RECORDS FOR THIS EXERCISE>
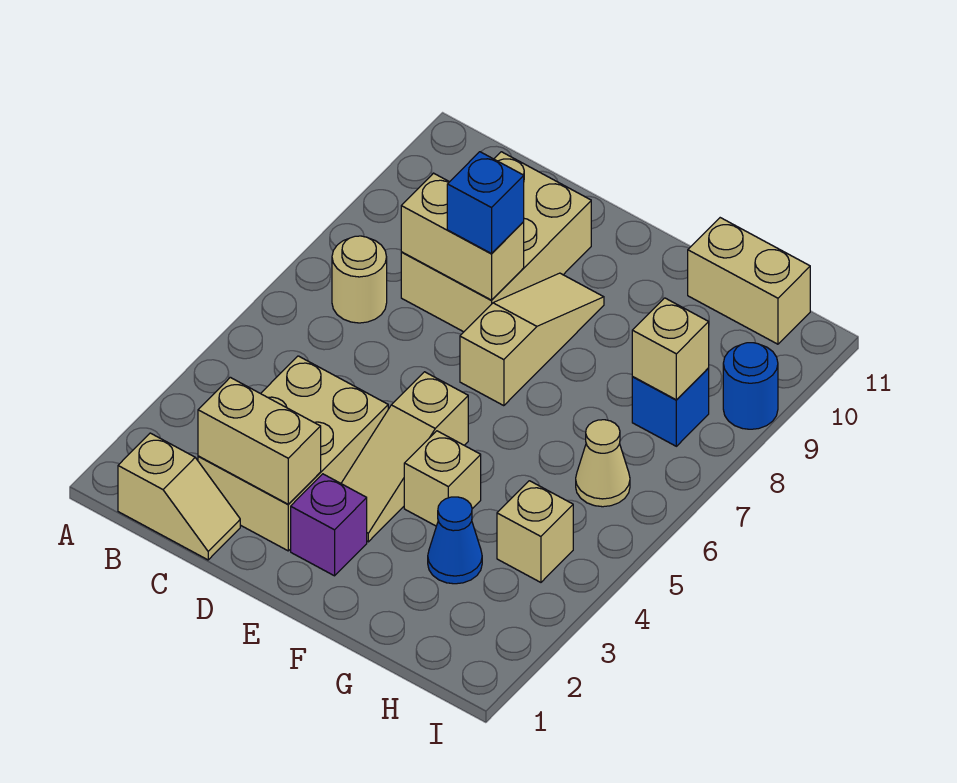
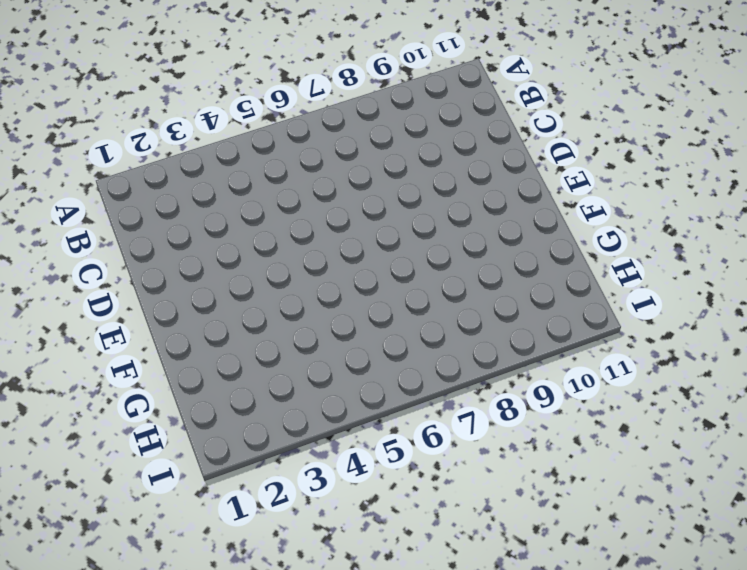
none -> tan slope B1:C1 level 1 top B
none -> tan round brick B7 level 1
none -> tan brick C2:D4 level 1

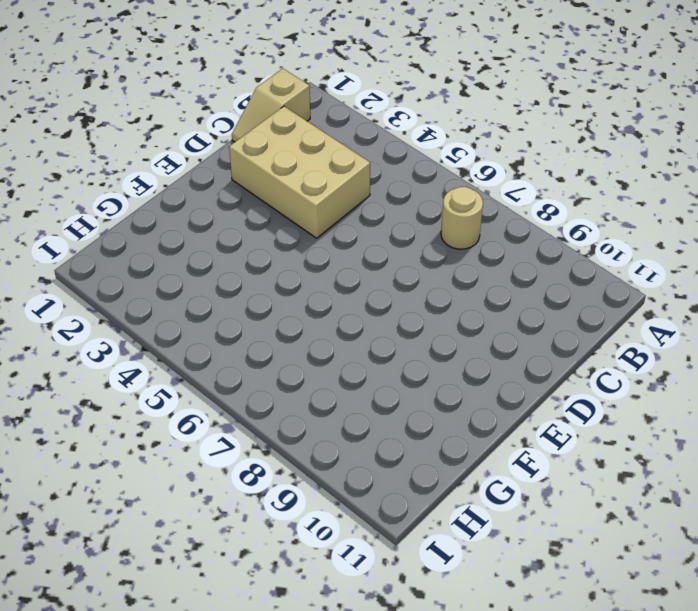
none -> tan brick C8:D10 level 1
none -> purple brick E2 level 1
none -> tan slope E3:E5 level 1 top 5

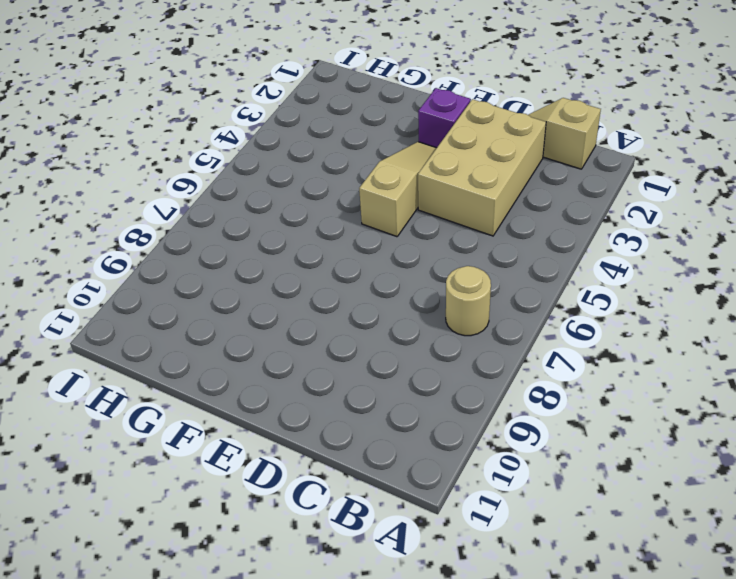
none -> tan brick C8:D10 level 1
none -> tan slope E7:E9 level 1 top 7
none -> tan brick F4 level 1

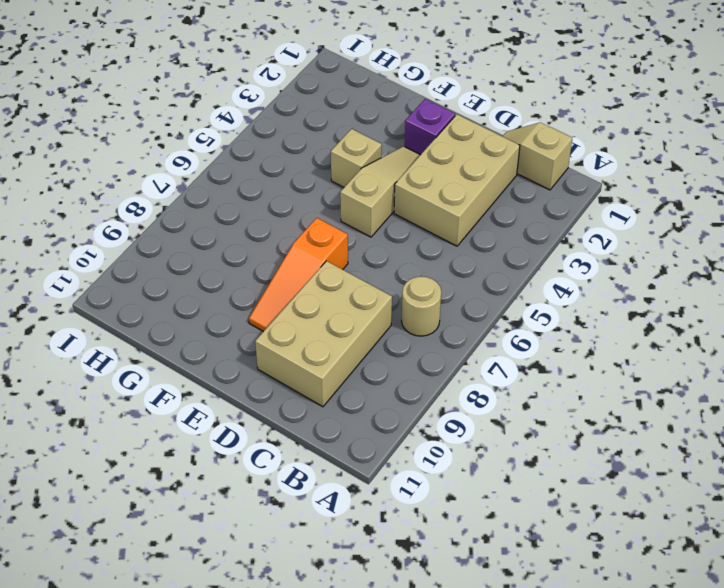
orange slope E7:E9 level 1 top 7 -> tan slope E7:E9 level 1 top 7
none -> blue cone G3 level 1
none -> tan brick G11:H11 level 1
none -> tan brick H4 level 1

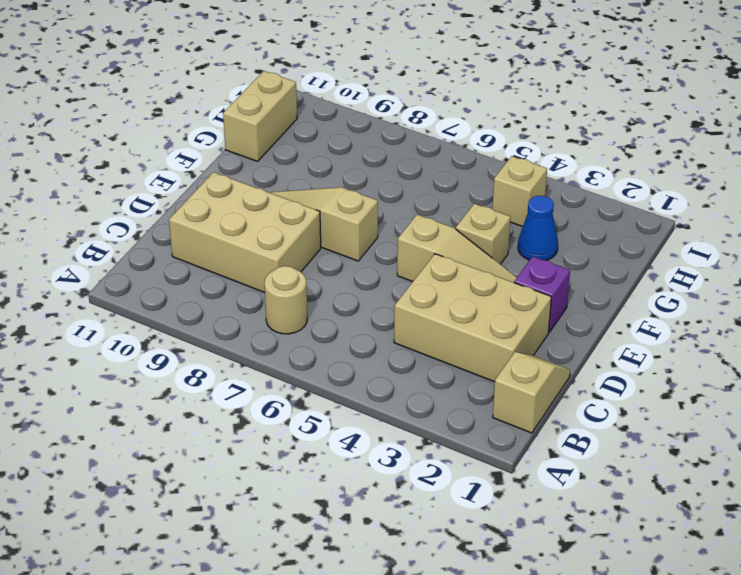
none -> tan cone H6 level 1
none -> blue brick H8 level 1
none -> blue round brick I9 level 1

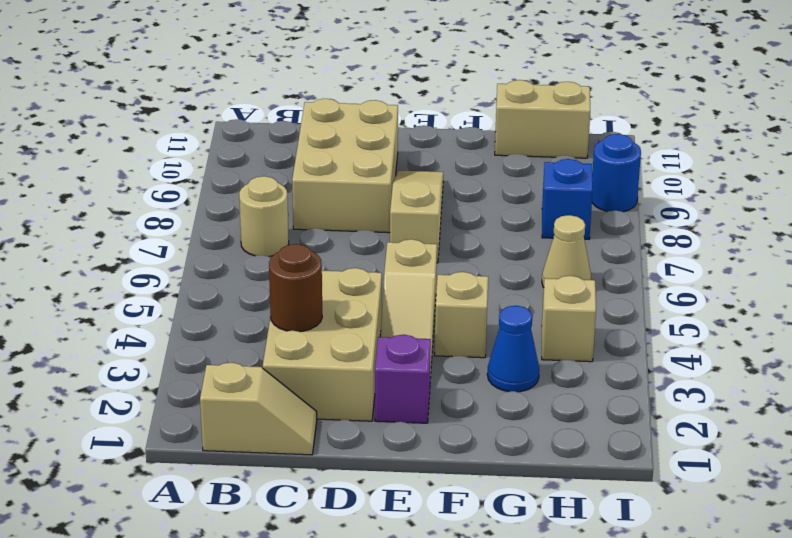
brown round brick C3 level 2 -> none
none -> tan brick C2:D2 level 2
none -> tan brick C8:D8 level 2
none -> tan brick H8 level 2

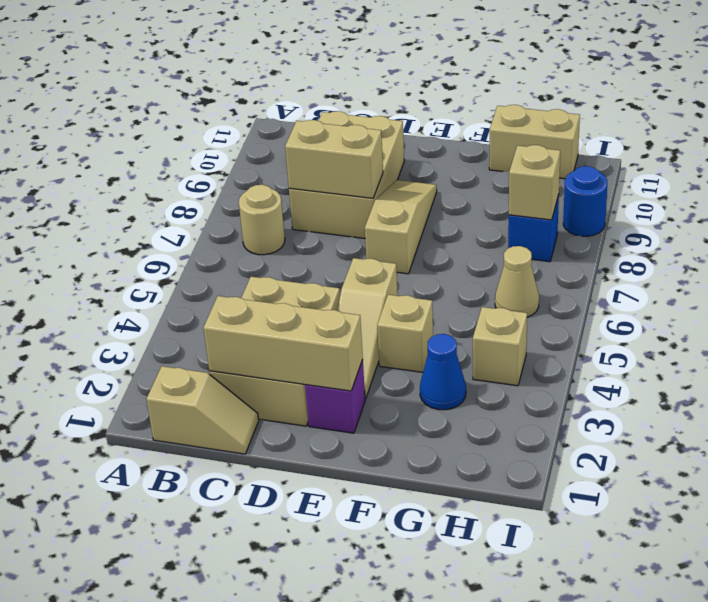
tan brick C2:E2 level 2 -> tan brick C2:D2 level 2
none -> blue brick D8 level 3

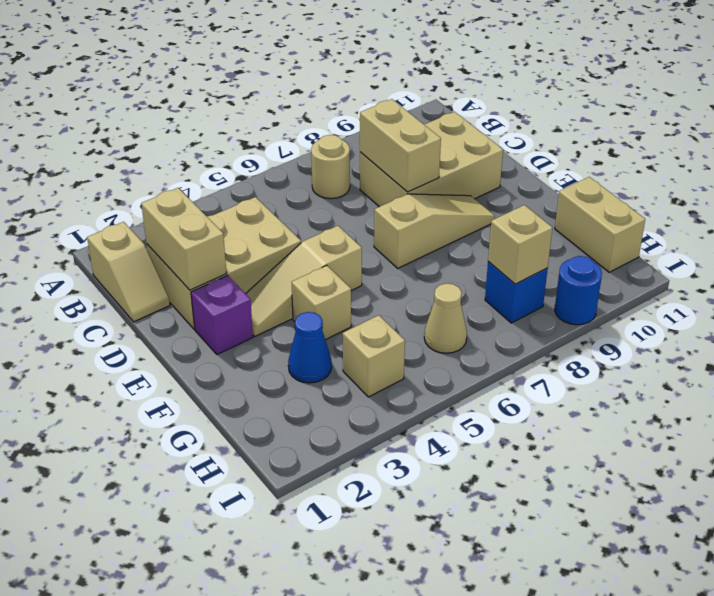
none -> blue brick D8 level 3

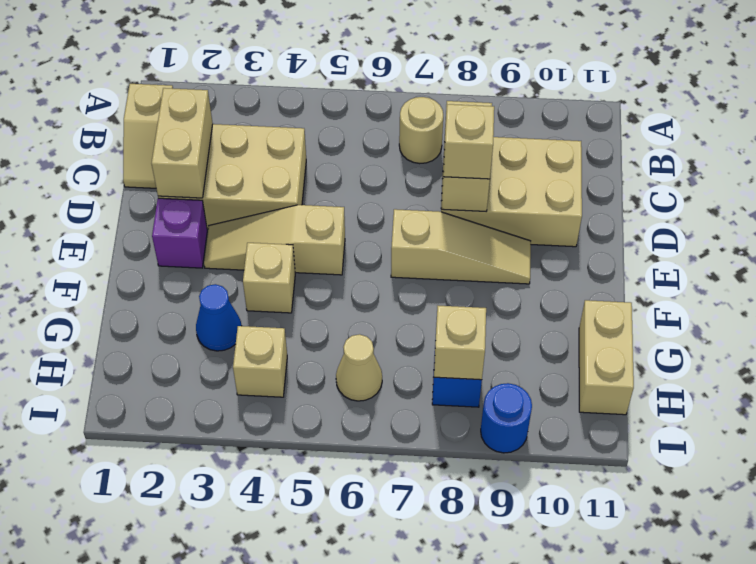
tan brick D8 level 3 -> blue brick D8 level 3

TASK ITEM> Give every line of the material that includes the string "round".

WRITTEN RESPONSE>
none -> tan round brick B7 level 1
none -> blue round brick I9 level 1
brown round brick C3 level 2 -> none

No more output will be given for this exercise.